* Your instructions *
What appears from the first line of the data below through the line containing "turquoise hammer: 4 -> 7", both included, should be copied exactly, and nothing else.

* Material provided *
◇ ◇ ◇ ◇

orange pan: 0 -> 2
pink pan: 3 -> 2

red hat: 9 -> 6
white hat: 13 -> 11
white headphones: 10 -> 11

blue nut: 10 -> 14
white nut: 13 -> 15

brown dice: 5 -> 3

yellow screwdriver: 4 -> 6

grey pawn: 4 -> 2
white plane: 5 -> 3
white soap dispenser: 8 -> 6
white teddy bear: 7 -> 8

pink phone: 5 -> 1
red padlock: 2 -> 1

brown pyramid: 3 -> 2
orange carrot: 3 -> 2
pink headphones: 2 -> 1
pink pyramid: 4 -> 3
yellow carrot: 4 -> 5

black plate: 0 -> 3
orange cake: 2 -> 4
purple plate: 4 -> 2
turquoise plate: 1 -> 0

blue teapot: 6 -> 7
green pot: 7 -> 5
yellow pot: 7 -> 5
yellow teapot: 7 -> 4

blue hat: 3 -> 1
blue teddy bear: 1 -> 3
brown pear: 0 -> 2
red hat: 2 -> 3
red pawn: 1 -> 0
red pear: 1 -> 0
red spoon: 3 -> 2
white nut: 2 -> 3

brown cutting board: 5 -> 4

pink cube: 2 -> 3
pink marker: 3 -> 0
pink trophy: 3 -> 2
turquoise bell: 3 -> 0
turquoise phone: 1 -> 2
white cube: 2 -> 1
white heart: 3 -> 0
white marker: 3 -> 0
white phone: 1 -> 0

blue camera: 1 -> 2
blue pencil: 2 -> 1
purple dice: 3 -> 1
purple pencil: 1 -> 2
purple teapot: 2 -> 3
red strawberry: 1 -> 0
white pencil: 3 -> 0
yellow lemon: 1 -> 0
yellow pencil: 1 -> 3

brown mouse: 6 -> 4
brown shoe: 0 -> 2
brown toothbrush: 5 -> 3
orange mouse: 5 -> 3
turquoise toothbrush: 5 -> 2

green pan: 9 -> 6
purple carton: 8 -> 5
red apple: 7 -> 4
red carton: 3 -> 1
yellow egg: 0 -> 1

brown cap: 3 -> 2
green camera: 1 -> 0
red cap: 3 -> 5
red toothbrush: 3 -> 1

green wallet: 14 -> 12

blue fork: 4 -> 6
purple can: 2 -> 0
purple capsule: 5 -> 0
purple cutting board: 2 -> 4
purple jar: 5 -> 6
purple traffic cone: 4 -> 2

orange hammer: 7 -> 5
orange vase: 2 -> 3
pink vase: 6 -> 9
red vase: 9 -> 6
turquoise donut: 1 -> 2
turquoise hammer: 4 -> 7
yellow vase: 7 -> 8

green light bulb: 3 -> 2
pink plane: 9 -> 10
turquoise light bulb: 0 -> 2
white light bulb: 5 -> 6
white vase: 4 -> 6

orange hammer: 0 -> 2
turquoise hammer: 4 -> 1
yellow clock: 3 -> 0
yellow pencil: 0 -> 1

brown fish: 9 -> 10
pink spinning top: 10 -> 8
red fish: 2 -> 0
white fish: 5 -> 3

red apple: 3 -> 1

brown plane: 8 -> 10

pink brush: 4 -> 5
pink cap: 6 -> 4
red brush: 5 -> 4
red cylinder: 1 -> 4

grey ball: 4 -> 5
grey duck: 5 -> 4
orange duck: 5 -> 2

◇ ◇ ◇ ◇

* Answer section *
orange pan: 0 -> 2
pink pan: 3 -> 2

red hat: 9 -> 6
white hat: 13 -> 11
white headphones: 10 -> 11

blue nut: 10 -> 14
white nut: 13 -> 15

brown dice: 5 -> 3

yellow screwdriver: 4 -> 6

grey pawn: 4 -> 2
white plane: 5 -> 3
white soap dispenser: 8 -> 6
white teddy bear: 7 -> 8

pink phone: 5 -> 1
red padlock: 2 -> 1

brown pyramid: 3 -> 2
orange carrot: 3 -> 2
pink headphones: 2 -> 1
pink pyramid: 4 -> 3
yellow carrot: 4 -> 5

black plate: 0 -> 3
orange cake: 2 -> 4
purple plate: 4 -> 2
turquoise plate: 1 -> 0

blue teapot: 6 -> 7
green pot: 7 -> 5
yellow pot: 7 -> 5
yellow teapot: 7 -> 4

blue hat: 3 -> 1
blue teddy bear: 1 -> 3
brown pear: 0 -> 2
red hat: 2 -> 3
red pawn: 1 -> 0
red pear: 1 -> 0
red spoon: 3 -> 2
white nut: 2 -> 3

brown cutting board: 5 -> 4

pink cube: 2 -> 3
pink marker: 3 -> 0
pink trophy: 3 -> 2
turquoise bell: 3 -> 0
turquoise phone: 1 -> 2
white cube: 2 -> 1
white heart: 3 -> 0
white marker: 3 -> 0
white phone: 1 -> 0

blue camera: 1 -> 2
blue pencil: 2 -> 1
purple dice: 3 -> 1
purple pencil: 1 -> 2
purple teapot: 2 -> 3
red strawberry: 1 -> 0
white pencil: 3 -> 0
yellow lemon: 1 -> 0
yellow pencil: 1 -> 3

brown mouse: 6 -> 4
brown shoe: 0 -> 2
brown toothbrush: 5 -> 3
orange mouse: 5 -> 3
turquoise toothbrush: 5 -> 2

green pan: 9 -> 6
purple carton: 8 -> 5
red apple: 7 -> 4
red carton: 3 -> 1
yellow egg: 0 -> 1

brown cap: 3 -> 2
green camera: 1 -> 0
red cap: 3 -> 5
red toothbrush: 3 -> 1

green wallet: 14 -> 12

blue fork: 4 -> 6
purple can: 2 -> 0
purple capsule: 5 -> 0
purple cutting board: 2 -> 4
purple jar: 5 -> 6
purple traffic cone: 4 -> 2

orange hammer: 7 -> 5
orange vase: 2 -> 3
pink vase: 6 -> 9
red vase: 9 -> 6
turquoise donut: 1 -> 2
turquoise hammer: 4 -> 7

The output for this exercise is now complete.